→ **Task directions**
Every record below should be printed exactly as given.

→ **Data for this task**

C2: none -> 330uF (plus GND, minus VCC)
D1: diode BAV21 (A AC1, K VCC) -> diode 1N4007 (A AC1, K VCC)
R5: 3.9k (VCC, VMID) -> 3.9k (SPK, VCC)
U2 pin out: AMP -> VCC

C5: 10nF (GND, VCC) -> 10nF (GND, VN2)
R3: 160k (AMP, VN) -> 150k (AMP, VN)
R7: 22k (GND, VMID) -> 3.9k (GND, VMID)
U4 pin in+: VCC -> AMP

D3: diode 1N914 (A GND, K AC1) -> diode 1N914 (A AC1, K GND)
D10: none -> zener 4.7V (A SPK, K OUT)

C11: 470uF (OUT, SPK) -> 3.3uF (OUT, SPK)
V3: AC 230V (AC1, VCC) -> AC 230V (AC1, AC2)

→ **Completed exercise**
C2: none -> 330uF (plus GND, minus VCC)
D1: diode BAV21 (A AC1, K VCC) -> diode 1N4007 (A AC1, K VCC)
R5: 3.9k (VCC, VMID) -> 3.9k (SPK, VCC)
U2 pin out: AMP -> VCC

C5: 10nF (GND, VCC) -> 10nF (GND, VN2)
R3: 160k (AMP, VN) -> 150k (AMP, VN)
R7: 22k (GND, VMID) -> 3.9k (GND, VMID)
U4 pin in+: VCC -> AMP

D3: diode 1N914 (A GND, K AC1) -> diode 1N914 (A AC1, K GND)
D10: none -> zener 4.7V (A SPK, K OUT)

C11: 470uF (OUT, SPK) -> 3.3uF (OUT, SPK)
V3: AC 230V (AC1, VCC) -> AC 230V (AC1, AC2)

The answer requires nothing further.